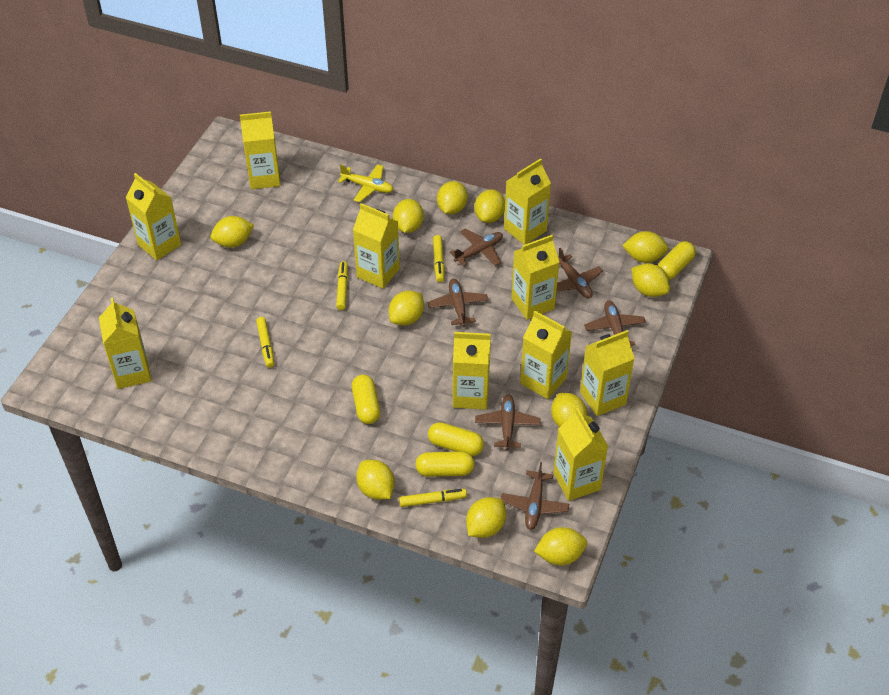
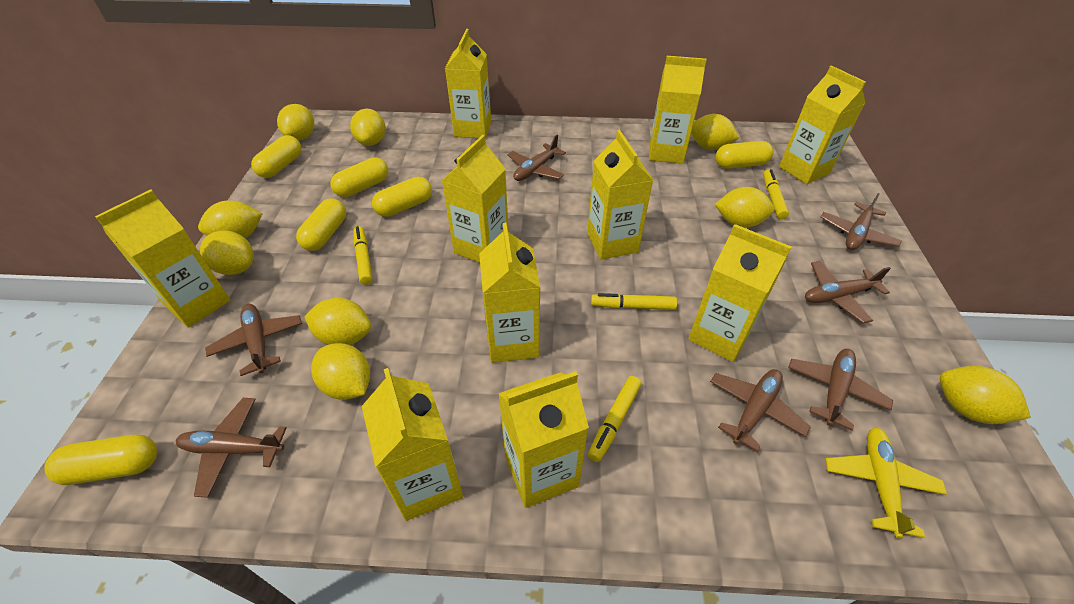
brown plane: 6 -> 7
yellow capsule: 4 -> 6
yellow lemon: 11 -> 9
────────
An exact copy of the data is required, with the pictures excluded.

## TASK RESULT:
brown plane: 6 -> 7
yellow capsule: 4 -> 6
yellow lemon: 11 -> 9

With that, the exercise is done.